=== Begin Enclosure ===

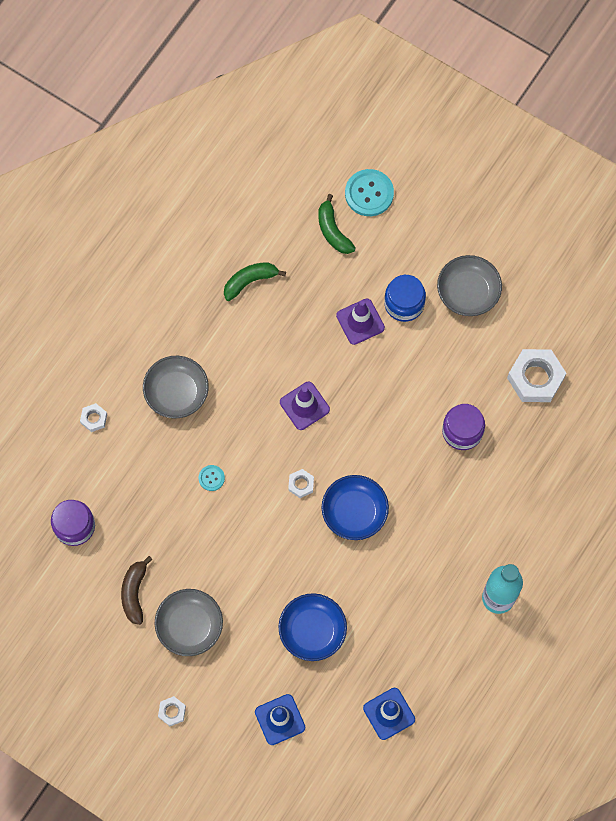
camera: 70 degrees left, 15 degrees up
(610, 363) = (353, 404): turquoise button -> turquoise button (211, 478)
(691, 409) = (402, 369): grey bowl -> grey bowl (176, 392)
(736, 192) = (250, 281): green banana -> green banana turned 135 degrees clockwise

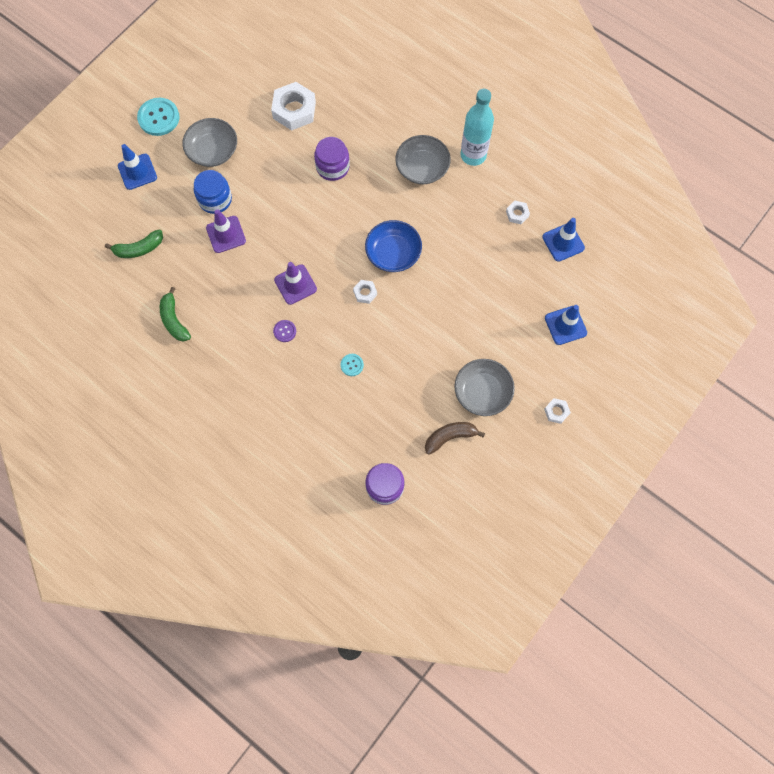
camera: 85 degrees left, 0 degrees up
(94, 419) = (285, 463): white nut -> white nut (517, 214)
(134, 593) = (450, 437): brown banana -> brown banana turned 150 degrees clockwise
(176, 392) = (269, 389): grey bowl -> grey bowl (422, 168)
(246, 401) = (284, 331): none -> purple button
(312, 630) = (492, 294): blue bowl -> none
(369, 193) = (110, 217): turquoise button -> turquoise button (158, 118)
(430, 213) = (137, 172): none -> blue traffic cone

=== End Enclosure ===

REQUIREMENT.
Which lines of the material contain the string "grey"? List each of them.

SOLUTION BELOW.
(691, 409) = (402, 369): grey bowl -> grey bowl (176, 392)
(176, 392) = (269, 389): grey bowl -> grey bowl (422, 168)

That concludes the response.